◆ What to do
Exactly as written, set down each line of the data below except its pictures.

◆ Input data
/---

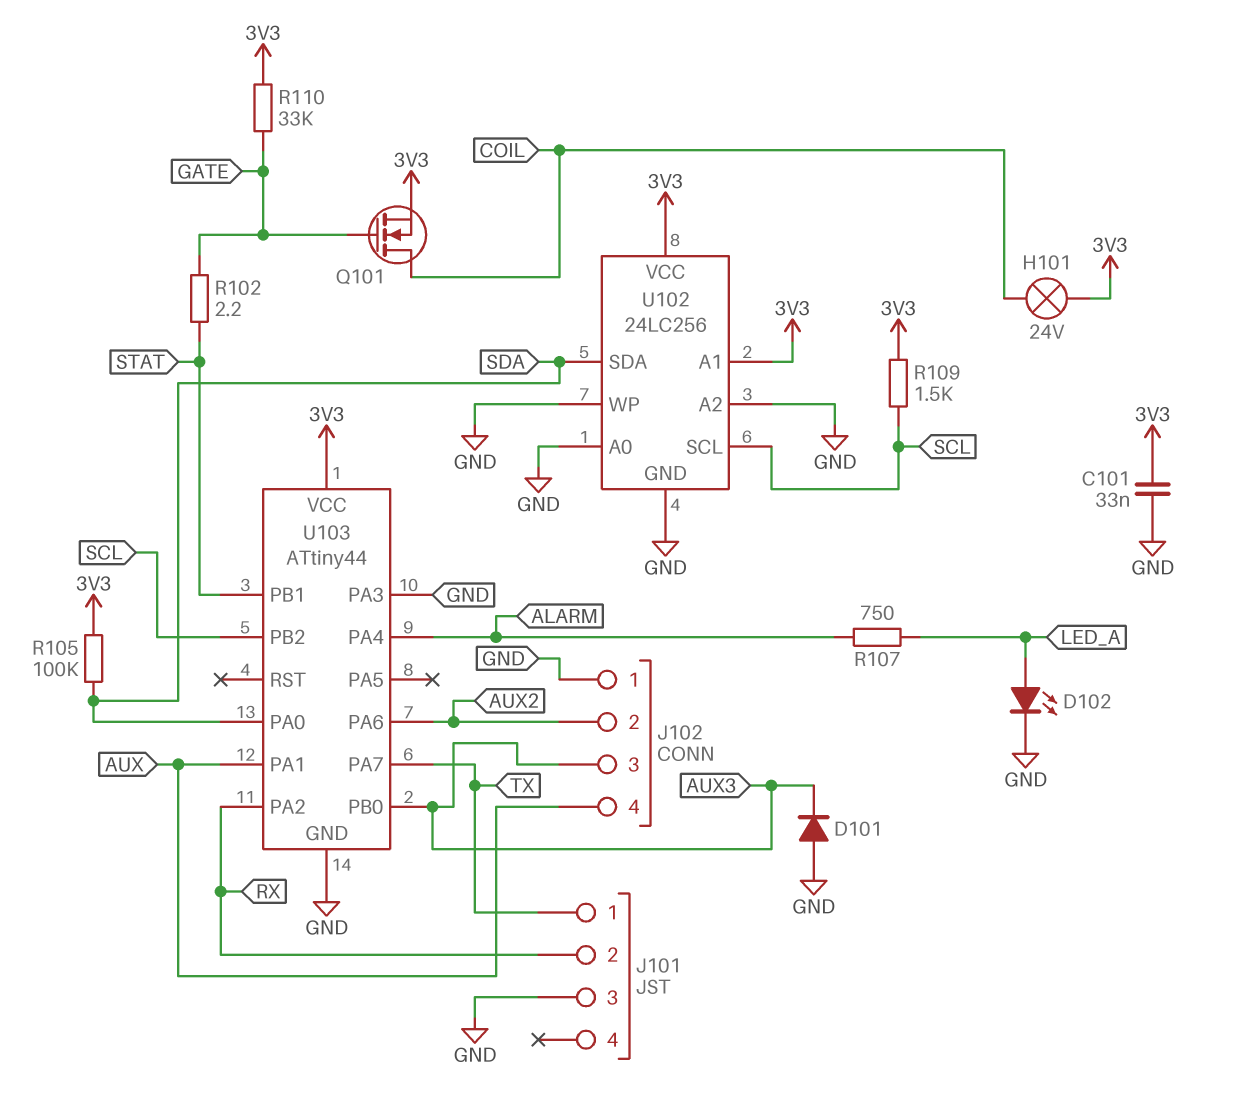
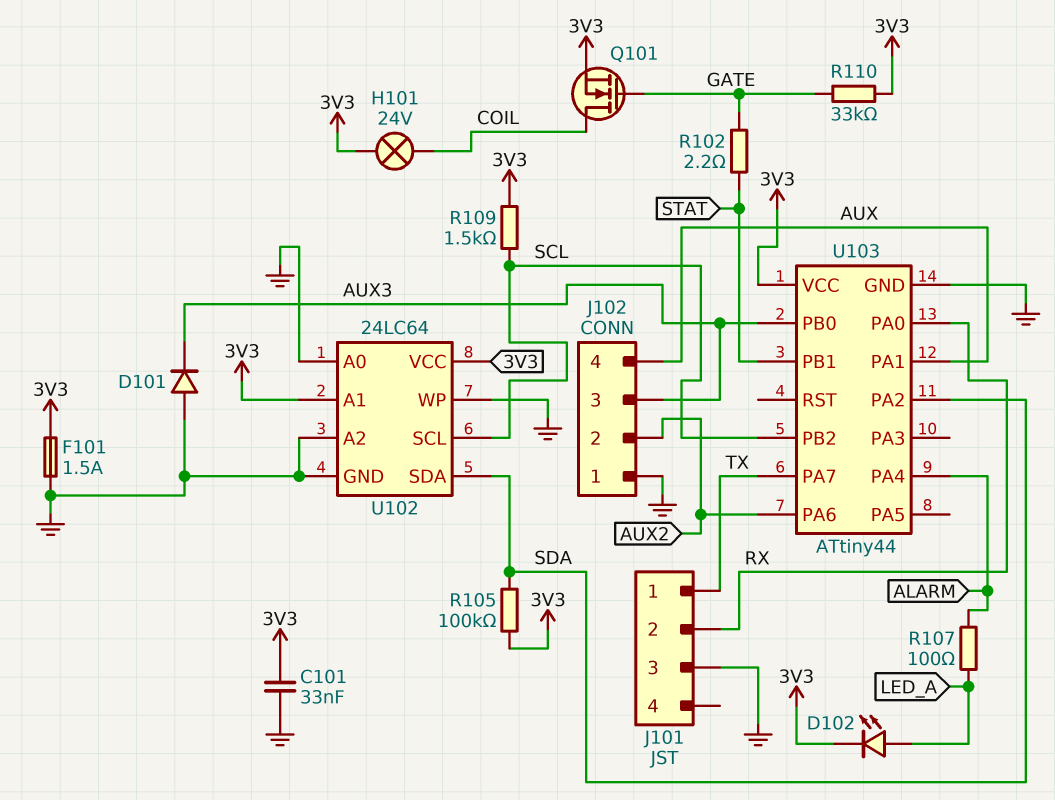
D102: LED (A LED_A, K GND) -> LED (A LED_A, K 3V3)
F101: none -> 1.5A (3V3, GND)
R107: 750 (ALARM, LED_A) -> 100 (ALARM, LED_A)
U102: 24LC256 -> 24LC64
U103 pin PA0: SDA -> RX
U103 pin PA2: RX -> SDA
U103 pin PA3: GND -> none

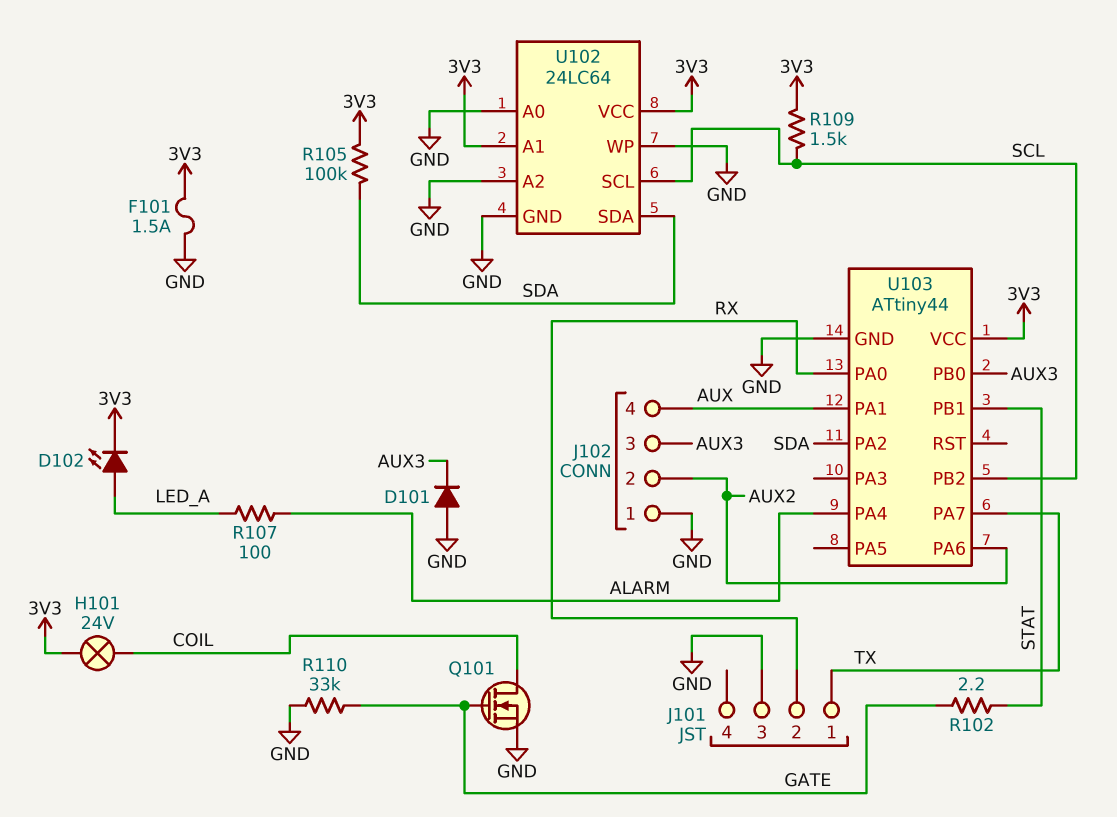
C101: 33nF (3V3, GND) -> none
Q101: NMOS (G GATE, D COIL, S 3V3) -> NMOS (G GATE, D COIL, S GND)
R110: 33k (3V3, GATE) -> 33k (GATE, GND)

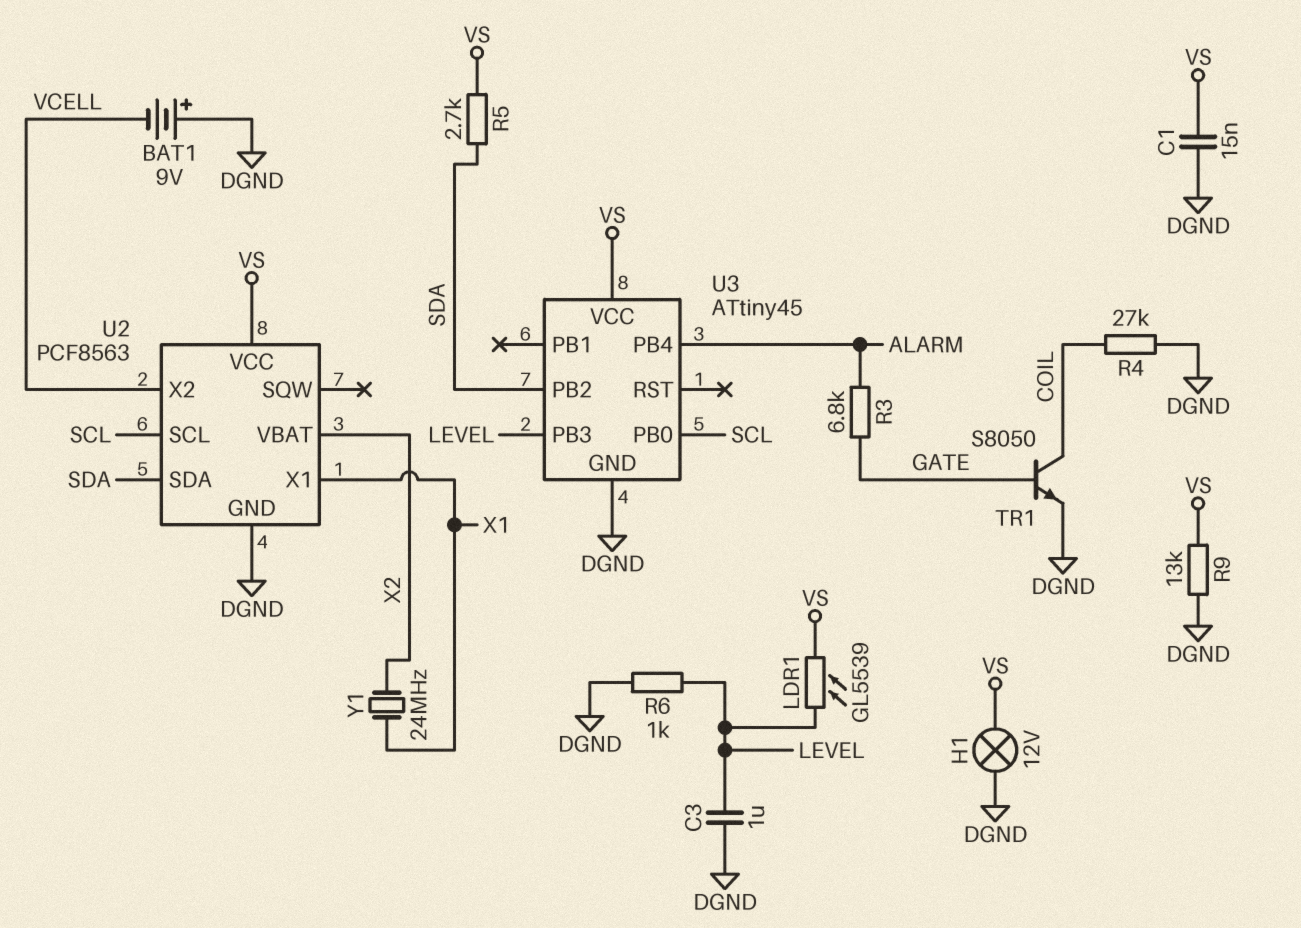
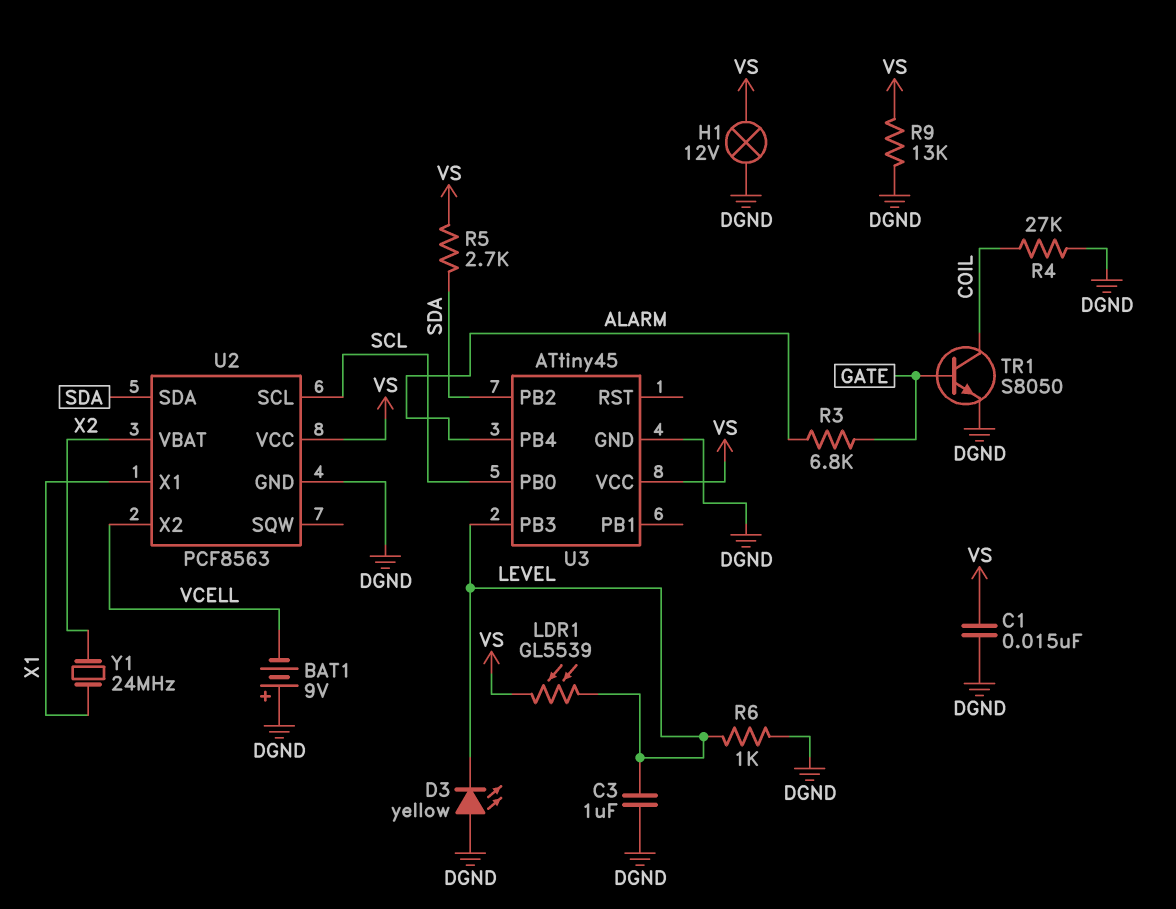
D3: none -> LED yellow (A DGND, K LEVEL)

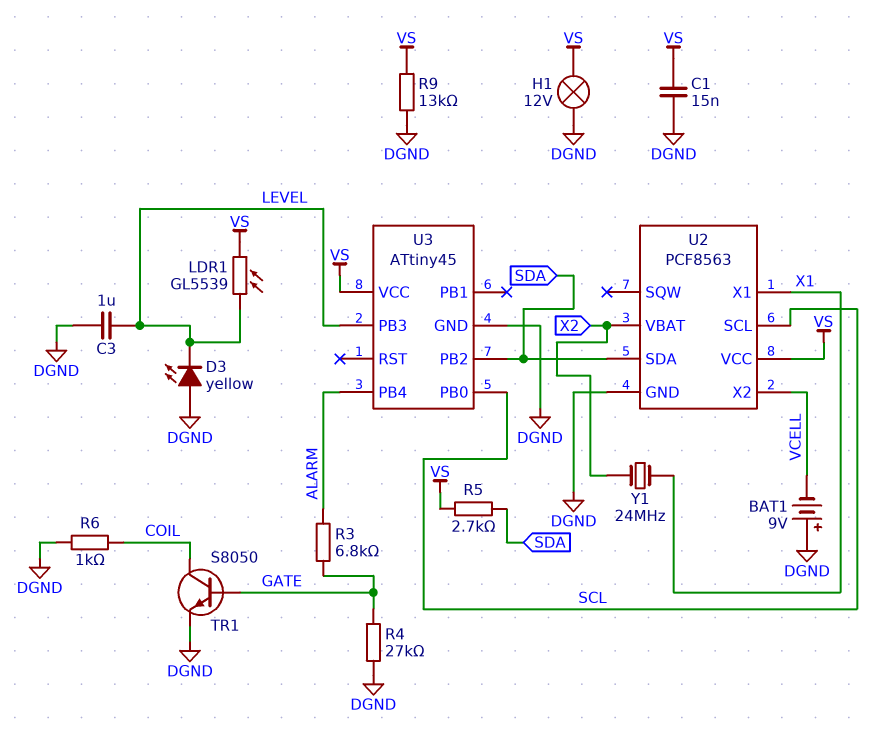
R4: 27k (COIL, DGND) -> 27k (DGND, GATE)
R6: 1k (DGND, LEVEL) -> 1k (COIL, DGND)

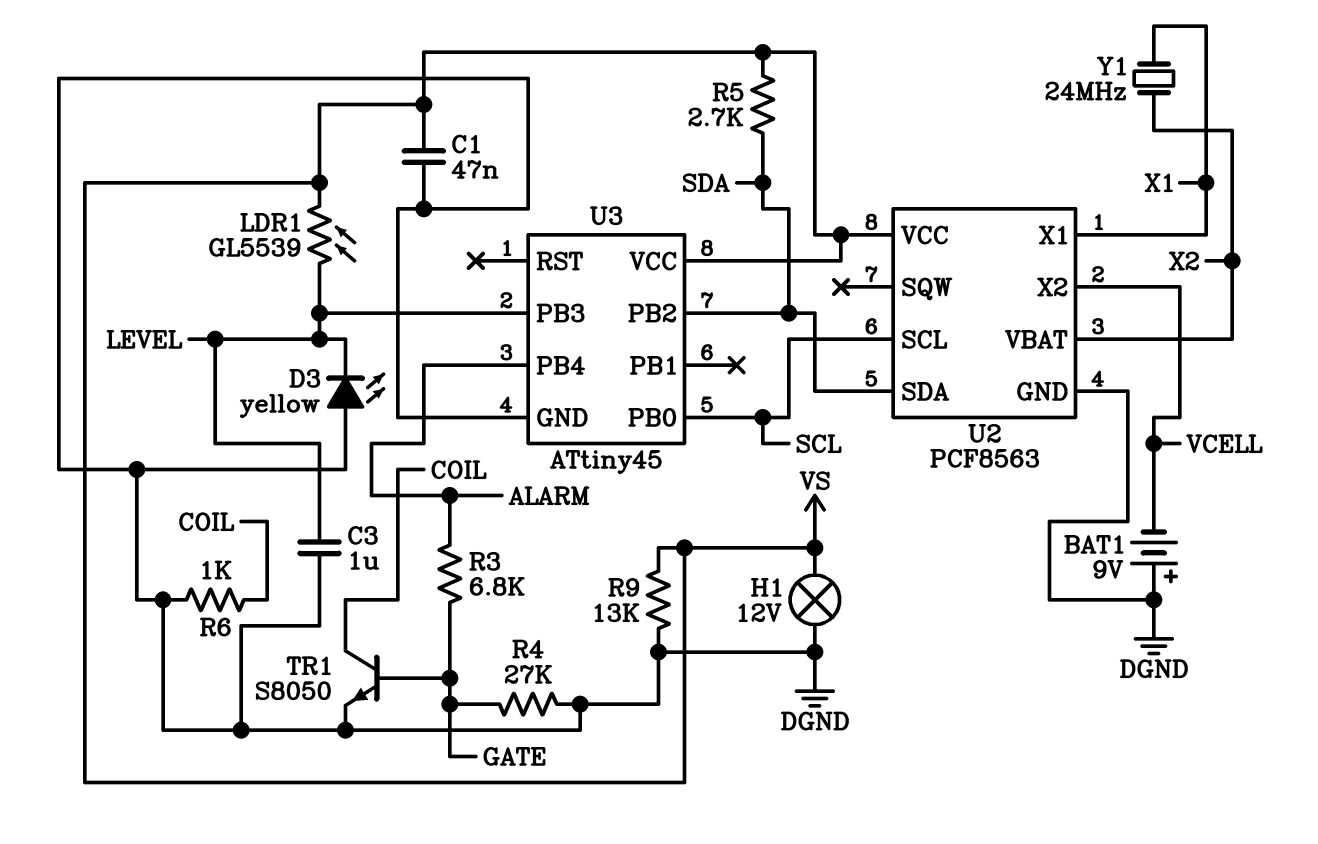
C1: 15nF (DGND, VS) -> 47nF (DGND, VS)

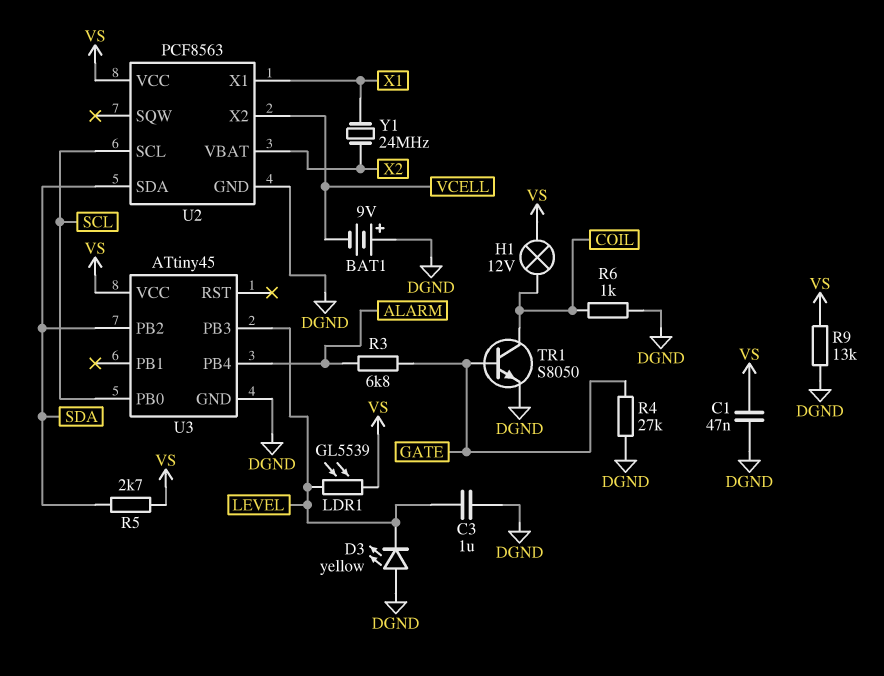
H1: lamp 12V (DGND, VS) -> lamp 12V (COIL, VS)

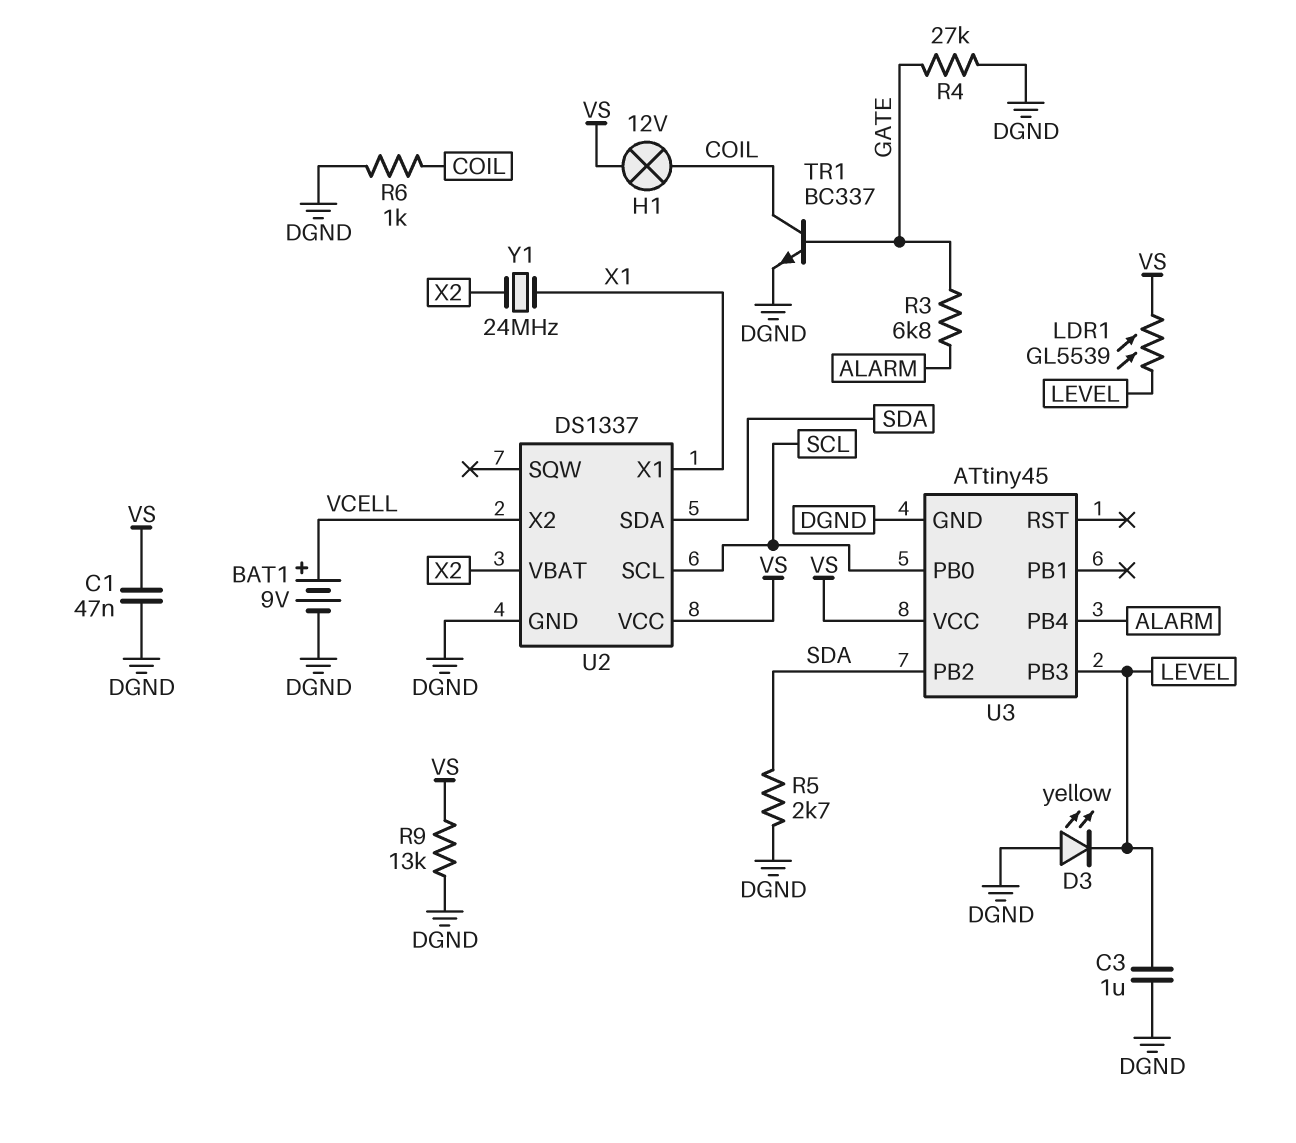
BAT1: 9V (plus DGND, minus VCELL) -> 9V (plus VCELL, minus DGND)
R5: 2.7k (SDA, VS) -> 2.7k (DGND, SDA)
TR1: NPN S8050 (B GATE, C COIL, E DGND) -> NPN BC337 (B GATE, C COIL, E DGND)
U2: PCF8563 -> DS1337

\---

◆ Exercise response
D102: LED (A LED_A, K GND) -> LED (A LED_A, K 3V3)
F101: none -> 1.5A (3V3, GND)
R107: 750 (ALARM, LED_A) -> 100 (ALARM, LED_A)
U102: 24LC256 -> 24LC64
U103 pin PA0: SDA -> RX
U103 pin PA2: RX -> SDA
U103 pin PA3: GND -> none

C101: 33nF (3V3, GND) -> none
Q101: NMOS (G GATE, D COIL, S 3V3) -> NMOS (G GATE, D COIL, S GND)
R110: 33k (3V3, GATE) -> 33k (GATE, GND)

D3: none -> LED yellow (A DGND, K LEVEL)

R4: 27k (COIL, DGND) -> 27k (DGND, GATE)
R6: 1k (DGND, LEVEL) -> 1k (COIL, DGND)

C1: 15nF (DGND, VS) -> 47nF (DGND, VS)

H1: lamp 12V (DGND, VS) -> lamp 12V (COIL, VS)

BAT1: 9V (plus DGND, minus VCELL) -> 9V (plus VCELL, minus DGND)
R5: 2.7k (SDA, VS) -> 2.7k (DGND, SDA)
TR1: NPN S8050 (B GATE, C COIL, E DGND) -> NPN BC337 (B GATE, C COIL, E DGND)
U2: PCF8563 -> DS1337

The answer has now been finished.